>> Start Given information

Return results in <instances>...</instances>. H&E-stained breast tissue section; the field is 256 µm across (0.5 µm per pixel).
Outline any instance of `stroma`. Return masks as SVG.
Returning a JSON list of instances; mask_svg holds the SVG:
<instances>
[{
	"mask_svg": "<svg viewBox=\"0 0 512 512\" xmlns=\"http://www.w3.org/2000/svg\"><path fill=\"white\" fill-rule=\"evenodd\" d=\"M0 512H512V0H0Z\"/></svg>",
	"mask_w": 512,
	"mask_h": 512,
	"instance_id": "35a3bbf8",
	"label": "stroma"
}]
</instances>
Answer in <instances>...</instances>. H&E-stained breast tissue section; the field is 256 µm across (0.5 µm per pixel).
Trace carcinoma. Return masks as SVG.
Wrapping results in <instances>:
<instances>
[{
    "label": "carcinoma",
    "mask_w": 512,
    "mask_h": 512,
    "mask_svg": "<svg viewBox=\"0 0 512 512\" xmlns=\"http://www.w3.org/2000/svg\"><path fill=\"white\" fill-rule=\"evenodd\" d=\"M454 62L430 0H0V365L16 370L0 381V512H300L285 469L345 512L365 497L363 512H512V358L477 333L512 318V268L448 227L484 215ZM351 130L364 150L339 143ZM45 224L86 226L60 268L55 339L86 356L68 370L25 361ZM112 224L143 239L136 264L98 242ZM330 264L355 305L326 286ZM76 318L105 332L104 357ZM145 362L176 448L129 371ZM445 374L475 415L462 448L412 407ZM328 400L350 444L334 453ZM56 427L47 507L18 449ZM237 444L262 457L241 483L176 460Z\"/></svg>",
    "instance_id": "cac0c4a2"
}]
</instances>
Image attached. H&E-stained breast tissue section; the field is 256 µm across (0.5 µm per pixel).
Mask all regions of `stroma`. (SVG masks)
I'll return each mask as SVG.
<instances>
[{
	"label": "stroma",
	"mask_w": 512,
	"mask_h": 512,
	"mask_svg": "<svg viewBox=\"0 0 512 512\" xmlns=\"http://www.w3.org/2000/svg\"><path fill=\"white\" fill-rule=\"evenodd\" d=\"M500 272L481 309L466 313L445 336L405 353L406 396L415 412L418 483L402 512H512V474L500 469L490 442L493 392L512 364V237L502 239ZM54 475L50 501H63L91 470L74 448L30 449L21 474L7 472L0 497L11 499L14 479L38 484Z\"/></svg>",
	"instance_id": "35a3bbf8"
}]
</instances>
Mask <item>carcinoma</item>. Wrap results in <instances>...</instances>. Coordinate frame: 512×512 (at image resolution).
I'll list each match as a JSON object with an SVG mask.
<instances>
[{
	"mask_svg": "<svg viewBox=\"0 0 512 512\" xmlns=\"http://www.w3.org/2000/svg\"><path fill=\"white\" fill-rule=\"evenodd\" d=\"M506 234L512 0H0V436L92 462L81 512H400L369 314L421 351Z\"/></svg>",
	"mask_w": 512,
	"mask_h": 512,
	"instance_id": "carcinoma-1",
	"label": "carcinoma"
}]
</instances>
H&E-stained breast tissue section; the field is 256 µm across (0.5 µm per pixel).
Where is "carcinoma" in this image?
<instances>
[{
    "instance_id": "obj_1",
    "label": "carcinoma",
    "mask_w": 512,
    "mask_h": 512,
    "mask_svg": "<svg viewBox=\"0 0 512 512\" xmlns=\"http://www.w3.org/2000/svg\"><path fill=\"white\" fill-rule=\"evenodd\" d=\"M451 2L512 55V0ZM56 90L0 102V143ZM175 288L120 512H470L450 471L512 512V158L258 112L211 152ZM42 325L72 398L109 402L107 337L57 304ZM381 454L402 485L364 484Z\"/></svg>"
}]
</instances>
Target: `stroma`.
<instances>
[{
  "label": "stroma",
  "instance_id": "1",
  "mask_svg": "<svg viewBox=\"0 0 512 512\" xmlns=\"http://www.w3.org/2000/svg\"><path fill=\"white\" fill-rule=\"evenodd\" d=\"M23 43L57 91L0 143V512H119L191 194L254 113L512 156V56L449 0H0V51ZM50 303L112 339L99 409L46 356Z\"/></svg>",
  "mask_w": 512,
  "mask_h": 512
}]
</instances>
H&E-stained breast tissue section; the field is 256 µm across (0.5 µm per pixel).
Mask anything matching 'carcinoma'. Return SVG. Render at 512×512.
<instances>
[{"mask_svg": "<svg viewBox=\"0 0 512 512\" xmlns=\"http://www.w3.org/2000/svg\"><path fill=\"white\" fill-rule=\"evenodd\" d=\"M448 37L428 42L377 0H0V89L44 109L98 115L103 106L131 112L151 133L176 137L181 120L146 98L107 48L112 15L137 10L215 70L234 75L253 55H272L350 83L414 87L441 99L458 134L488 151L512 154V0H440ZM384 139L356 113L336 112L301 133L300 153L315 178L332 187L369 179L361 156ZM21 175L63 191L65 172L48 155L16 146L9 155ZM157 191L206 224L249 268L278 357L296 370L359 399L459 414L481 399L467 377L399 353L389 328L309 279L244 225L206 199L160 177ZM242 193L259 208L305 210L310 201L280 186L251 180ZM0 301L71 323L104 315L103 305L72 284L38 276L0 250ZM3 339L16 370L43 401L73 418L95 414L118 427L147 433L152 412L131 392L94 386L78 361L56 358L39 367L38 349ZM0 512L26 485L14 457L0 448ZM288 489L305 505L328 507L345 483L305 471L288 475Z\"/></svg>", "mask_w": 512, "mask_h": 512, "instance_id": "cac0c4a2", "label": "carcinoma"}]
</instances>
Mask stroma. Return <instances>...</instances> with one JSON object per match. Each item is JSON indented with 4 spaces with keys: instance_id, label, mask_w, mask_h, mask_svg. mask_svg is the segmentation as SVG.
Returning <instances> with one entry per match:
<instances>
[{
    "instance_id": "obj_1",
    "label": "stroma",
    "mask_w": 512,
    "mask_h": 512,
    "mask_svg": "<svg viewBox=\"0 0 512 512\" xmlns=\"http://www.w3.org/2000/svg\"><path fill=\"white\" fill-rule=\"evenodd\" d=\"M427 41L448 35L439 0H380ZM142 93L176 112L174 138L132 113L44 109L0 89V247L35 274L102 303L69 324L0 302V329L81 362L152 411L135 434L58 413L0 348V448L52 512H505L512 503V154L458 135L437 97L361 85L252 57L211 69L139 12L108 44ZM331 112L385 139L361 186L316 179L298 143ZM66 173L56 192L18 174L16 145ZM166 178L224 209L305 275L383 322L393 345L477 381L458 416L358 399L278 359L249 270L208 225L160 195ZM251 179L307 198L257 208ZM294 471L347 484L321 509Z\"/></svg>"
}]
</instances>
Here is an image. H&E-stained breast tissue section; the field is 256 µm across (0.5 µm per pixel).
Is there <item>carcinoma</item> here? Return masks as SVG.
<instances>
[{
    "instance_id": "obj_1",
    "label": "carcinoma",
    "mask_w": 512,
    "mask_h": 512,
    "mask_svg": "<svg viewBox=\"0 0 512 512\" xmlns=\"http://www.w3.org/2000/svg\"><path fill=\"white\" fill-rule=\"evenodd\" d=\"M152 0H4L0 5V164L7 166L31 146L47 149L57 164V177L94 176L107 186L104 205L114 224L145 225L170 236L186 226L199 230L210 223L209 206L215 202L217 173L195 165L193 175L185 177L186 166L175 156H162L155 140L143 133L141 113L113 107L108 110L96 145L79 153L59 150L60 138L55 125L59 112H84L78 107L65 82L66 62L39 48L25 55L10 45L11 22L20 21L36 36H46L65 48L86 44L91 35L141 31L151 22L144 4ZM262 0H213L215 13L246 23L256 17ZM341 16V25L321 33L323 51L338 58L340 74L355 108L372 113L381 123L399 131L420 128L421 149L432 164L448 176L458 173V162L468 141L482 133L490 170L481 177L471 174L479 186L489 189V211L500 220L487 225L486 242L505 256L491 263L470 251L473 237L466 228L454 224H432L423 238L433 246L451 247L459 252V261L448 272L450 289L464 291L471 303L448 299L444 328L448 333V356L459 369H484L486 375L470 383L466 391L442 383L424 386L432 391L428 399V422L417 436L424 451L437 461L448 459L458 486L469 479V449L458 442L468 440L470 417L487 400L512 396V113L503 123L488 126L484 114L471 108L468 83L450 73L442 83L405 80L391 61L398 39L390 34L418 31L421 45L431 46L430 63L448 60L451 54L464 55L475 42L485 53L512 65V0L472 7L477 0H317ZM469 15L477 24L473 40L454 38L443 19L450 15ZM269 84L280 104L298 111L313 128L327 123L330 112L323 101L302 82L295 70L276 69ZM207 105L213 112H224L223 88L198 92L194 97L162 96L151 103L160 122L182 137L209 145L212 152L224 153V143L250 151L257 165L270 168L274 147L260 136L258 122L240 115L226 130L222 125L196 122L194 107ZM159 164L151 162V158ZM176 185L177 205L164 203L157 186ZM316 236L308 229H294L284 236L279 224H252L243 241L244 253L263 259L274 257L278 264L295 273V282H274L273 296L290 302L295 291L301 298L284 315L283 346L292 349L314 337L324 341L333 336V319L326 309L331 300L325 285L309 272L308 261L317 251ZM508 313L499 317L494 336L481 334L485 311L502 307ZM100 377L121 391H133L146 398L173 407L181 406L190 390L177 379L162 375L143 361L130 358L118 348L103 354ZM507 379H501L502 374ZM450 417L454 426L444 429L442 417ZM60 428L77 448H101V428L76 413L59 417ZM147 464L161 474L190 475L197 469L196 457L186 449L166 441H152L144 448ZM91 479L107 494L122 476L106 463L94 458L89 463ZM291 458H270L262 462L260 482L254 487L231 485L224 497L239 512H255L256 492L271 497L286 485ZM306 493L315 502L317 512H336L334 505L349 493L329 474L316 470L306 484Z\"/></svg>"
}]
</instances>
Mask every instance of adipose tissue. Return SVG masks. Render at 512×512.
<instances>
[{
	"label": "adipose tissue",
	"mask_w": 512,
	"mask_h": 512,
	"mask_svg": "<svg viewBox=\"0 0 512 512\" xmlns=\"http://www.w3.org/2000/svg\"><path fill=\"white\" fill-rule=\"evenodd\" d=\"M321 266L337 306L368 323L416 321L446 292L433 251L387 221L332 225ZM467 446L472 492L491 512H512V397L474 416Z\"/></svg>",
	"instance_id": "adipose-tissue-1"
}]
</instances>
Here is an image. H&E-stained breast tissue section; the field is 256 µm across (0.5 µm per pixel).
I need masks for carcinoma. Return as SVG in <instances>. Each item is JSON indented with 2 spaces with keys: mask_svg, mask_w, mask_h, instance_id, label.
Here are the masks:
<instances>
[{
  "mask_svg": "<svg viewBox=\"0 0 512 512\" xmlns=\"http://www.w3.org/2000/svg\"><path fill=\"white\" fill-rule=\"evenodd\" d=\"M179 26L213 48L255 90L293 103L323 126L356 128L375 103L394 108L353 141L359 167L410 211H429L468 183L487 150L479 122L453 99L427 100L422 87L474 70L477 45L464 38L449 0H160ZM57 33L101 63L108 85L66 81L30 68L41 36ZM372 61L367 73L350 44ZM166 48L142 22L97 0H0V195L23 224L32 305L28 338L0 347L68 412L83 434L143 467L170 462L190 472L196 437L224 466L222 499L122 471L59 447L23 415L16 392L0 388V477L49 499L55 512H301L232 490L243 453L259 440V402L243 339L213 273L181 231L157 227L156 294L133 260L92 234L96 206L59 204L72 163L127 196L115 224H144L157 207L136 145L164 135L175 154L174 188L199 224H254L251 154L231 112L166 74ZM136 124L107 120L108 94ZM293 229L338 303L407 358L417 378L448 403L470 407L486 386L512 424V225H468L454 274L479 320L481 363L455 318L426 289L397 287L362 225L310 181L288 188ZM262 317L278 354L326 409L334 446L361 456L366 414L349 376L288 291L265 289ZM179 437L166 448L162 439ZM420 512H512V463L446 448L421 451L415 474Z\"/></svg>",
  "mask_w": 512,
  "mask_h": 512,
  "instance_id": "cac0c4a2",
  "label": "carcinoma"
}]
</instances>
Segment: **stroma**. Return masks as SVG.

>> End Given information

--- Task to complete ---
Show every line above in which the word "field" occurs.

--- Answer ---
Return results in <instances>...</instances>. H&E-stained breast tissue section; the field is 256 µm across (0.5 µm per pixel).
Answer in <instances>...</instances>. H&E-stained breast tissue section; the field is 256 µm across (0.5 µm per pixel).
Image attached. H&E-stained breast tissue section; the field is 256 µm across (0.5 µm per pixel).
H&E-stained breast tissue section; the field is 256 µm across (0.5 µm per pixel).
H&E-stained breast tissue section; the field is 256 µm across (0.5 µm per pixel).
Here is an image. H&E-stained breast tissue section; the field is 256 µm across (0.5 µm per pixel).
Here is an image. H&E-stained breast tissue section; the field is 256 µm across (0.5 µm per pixel).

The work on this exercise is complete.